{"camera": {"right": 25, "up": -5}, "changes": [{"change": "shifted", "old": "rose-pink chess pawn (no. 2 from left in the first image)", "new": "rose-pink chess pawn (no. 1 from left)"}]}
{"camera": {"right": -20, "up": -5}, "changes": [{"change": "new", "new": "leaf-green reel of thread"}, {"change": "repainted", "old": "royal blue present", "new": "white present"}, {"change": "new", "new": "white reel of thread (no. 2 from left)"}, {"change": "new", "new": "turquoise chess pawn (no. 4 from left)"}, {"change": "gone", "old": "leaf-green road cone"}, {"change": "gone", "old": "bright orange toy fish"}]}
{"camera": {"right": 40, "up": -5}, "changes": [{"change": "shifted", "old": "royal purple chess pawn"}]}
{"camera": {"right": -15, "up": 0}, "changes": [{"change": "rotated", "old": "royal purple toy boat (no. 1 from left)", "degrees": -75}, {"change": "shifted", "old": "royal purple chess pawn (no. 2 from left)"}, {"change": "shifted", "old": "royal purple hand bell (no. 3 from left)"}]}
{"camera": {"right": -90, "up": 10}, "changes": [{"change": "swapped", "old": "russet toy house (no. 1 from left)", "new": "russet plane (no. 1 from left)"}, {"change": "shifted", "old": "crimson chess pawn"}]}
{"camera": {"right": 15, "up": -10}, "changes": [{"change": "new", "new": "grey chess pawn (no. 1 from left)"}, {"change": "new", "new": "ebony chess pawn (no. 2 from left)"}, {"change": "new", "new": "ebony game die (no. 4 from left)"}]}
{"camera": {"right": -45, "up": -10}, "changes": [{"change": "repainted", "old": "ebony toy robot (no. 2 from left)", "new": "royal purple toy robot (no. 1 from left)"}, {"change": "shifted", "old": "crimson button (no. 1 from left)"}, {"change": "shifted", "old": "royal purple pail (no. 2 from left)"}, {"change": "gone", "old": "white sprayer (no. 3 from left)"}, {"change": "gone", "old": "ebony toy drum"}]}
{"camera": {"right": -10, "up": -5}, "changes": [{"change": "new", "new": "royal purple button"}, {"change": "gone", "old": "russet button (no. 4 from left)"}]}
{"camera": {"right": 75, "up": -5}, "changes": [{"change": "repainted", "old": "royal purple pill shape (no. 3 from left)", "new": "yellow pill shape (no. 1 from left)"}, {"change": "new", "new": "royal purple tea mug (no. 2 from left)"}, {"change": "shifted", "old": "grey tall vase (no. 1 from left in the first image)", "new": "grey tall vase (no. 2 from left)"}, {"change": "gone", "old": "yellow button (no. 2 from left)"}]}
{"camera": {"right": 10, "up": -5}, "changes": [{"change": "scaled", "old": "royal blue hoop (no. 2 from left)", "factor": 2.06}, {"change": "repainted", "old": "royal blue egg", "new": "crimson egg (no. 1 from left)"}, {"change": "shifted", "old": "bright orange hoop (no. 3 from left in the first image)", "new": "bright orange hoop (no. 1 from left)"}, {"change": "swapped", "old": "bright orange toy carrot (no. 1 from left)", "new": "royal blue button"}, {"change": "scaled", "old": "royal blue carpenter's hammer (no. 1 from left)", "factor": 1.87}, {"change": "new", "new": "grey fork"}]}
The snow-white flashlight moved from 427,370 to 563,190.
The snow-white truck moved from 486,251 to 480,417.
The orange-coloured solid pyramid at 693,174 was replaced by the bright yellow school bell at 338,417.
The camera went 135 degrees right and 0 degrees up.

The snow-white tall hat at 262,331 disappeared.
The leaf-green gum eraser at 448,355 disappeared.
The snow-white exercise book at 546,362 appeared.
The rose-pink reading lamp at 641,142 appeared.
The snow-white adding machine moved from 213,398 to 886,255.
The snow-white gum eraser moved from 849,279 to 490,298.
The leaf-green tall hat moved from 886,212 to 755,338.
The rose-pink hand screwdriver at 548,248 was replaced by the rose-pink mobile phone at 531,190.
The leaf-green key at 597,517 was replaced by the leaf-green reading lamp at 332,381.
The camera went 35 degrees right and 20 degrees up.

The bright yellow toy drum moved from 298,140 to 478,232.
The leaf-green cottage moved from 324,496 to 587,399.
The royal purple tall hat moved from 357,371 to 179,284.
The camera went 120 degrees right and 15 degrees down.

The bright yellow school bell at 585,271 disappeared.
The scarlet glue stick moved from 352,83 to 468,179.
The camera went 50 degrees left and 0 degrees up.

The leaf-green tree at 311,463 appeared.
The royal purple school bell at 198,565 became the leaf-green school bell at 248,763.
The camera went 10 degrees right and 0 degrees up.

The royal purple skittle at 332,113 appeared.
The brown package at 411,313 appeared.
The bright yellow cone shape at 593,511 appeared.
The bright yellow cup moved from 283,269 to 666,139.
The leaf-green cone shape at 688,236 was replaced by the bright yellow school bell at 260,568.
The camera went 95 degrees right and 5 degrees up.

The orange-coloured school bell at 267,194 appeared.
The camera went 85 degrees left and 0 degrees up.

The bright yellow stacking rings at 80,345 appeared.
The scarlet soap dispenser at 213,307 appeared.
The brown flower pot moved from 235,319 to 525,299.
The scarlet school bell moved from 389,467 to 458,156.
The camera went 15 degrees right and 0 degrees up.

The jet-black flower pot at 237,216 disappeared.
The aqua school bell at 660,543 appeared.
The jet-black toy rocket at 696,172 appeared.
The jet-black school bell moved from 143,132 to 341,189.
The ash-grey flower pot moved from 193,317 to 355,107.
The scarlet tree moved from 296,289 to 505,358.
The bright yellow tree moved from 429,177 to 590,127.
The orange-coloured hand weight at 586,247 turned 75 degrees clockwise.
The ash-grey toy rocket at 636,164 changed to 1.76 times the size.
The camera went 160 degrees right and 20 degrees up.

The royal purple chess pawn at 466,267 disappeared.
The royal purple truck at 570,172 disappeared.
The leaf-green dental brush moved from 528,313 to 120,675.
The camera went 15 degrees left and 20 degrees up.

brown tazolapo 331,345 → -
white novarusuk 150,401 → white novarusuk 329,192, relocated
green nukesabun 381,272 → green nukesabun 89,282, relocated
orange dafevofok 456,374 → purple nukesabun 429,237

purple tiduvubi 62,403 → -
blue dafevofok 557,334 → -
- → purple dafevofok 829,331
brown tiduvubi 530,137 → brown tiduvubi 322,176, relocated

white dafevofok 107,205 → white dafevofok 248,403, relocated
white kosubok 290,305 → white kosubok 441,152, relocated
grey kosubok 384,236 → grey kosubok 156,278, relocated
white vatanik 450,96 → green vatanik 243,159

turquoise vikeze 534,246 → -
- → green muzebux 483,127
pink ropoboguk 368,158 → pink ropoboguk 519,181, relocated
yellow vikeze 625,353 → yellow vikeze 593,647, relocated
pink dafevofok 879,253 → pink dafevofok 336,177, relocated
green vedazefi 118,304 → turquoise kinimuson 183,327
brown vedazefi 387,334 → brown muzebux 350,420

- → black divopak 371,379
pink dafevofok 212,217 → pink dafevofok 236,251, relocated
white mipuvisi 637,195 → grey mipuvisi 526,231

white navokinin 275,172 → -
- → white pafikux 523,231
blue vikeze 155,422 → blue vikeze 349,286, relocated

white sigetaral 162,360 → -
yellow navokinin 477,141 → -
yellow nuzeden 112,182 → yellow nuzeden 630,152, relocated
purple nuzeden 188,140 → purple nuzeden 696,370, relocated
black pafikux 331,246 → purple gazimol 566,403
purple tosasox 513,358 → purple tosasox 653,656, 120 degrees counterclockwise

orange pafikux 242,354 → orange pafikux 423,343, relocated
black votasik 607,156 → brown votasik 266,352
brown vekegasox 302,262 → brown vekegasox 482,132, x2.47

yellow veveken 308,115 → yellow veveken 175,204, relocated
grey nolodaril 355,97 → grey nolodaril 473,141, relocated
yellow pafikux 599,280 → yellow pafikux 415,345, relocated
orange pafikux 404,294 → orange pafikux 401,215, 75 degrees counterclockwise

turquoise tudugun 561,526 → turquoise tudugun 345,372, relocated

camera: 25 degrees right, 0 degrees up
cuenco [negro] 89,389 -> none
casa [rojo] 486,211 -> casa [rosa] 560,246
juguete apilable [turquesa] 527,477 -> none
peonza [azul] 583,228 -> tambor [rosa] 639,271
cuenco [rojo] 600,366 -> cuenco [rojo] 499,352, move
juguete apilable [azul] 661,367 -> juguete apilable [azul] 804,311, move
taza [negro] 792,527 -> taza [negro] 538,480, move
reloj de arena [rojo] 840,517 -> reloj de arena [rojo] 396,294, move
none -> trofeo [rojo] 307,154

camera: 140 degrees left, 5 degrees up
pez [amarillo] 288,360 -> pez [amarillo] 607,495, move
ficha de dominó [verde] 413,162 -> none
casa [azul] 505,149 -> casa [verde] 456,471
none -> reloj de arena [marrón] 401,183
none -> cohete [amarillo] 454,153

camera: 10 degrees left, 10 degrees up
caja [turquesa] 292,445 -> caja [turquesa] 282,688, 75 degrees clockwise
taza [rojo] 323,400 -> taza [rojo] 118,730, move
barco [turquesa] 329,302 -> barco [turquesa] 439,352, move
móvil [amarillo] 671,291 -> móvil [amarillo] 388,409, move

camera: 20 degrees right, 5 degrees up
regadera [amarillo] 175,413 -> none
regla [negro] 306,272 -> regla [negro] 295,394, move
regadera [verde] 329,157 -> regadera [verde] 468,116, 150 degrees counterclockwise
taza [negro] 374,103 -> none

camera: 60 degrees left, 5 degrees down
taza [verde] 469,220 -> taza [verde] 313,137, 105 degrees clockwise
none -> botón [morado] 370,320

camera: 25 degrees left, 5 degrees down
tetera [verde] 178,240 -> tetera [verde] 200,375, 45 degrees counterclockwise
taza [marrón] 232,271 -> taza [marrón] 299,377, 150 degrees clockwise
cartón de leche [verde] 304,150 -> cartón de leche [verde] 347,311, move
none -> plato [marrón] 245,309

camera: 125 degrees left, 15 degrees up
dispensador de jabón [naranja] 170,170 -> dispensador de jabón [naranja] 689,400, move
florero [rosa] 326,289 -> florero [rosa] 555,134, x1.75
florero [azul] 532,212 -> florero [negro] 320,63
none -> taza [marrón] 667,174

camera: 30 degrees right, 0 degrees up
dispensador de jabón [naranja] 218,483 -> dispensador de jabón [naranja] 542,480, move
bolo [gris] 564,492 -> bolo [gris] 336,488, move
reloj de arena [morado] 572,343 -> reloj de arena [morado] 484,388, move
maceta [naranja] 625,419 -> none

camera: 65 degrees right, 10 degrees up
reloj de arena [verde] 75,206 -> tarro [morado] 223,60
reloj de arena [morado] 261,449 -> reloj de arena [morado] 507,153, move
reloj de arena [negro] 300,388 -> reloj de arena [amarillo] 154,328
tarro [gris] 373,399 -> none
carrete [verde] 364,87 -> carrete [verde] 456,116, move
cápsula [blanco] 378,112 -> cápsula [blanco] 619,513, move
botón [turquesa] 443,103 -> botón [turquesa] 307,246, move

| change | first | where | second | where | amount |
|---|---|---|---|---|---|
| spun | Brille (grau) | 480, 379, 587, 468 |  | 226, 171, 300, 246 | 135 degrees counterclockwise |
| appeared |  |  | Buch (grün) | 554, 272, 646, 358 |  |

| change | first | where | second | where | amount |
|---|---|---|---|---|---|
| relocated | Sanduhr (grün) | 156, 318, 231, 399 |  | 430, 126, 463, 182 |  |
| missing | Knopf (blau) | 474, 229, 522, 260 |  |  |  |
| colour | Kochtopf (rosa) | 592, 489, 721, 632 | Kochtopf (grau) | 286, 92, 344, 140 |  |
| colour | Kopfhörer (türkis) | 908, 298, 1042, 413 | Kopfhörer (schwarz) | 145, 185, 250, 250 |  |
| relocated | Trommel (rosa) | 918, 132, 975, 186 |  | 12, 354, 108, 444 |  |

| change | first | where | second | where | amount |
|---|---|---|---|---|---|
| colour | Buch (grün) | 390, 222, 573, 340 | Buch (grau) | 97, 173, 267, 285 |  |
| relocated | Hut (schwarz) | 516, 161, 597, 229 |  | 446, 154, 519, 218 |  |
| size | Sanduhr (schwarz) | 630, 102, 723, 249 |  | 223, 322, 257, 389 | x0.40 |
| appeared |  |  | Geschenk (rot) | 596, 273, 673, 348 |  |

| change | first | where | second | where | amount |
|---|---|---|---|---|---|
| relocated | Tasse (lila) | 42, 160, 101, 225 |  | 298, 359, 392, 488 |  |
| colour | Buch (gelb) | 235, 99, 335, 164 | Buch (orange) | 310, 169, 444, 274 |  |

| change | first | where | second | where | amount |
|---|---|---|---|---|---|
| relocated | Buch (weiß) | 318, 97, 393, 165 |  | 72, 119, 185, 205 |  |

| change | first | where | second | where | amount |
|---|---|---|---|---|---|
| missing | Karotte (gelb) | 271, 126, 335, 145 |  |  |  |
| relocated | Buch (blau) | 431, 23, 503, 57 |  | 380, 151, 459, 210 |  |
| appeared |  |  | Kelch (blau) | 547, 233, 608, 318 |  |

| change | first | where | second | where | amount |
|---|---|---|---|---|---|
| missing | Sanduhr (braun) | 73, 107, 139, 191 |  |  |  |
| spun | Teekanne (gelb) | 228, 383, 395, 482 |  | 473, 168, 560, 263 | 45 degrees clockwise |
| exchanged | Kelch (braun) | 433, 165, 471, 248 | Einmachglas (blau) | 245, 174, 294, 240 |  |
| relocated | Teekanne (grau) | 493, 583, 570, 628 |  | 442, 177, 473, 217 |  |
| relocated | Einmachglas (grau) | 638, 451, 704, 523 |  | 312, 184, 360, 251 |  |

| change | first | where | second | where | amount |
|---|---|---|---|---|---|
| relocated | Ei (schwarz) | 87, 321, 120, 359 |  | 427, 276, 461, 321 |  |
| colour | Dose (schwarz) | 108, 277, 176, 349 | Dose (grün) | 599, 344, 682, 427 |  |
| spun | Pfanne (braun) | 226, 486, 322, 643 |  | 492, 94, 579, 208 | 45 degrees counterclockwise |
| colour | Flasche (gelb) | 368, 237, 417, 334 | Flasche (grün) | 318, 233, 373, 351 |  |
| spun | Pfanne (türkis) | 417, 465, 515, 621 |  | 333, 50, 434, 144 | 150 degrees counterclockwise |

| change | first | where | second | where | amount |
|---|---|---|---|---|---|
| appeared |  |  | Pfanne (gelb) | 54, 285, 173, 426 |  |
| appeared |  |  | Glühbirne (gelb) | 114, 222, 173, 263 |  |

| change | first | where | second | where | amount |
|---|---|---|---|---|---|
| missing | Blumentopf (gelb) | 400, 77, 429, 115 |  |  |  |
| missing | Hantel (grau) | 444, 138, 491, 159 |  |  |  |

#### Problem requirements:
The reply should consist solely of the lines above from the one that has "brown vekegasox 302,262" through the one that has "casa [rojo] 486,211 -> casa [rosa] 560,246", reproduced exactly.

#### Final answer:
brown vekegasox 302,262 → brown vekegasox 482,132, x2.47

yellow veveken 308,115 → yellow veveken 175,204, relocated
grey nolodaril 355,97 → grey nolodaril 473,141, relocated
yellow pafikux 599,280 → yellow pafikux 415,345, relocated
orange pafikux 404,294 → orange pafikux 401,215, 75 degrees counterclockwise

turquoise tudugun 561,526 → turquoise tudugun 345,372, relocated

camera: 25 degrees right, 0 degrees up
cuenco [negro] 89,389 -> none
casa [rojo] 486,211 -> casa [rosa] 560,246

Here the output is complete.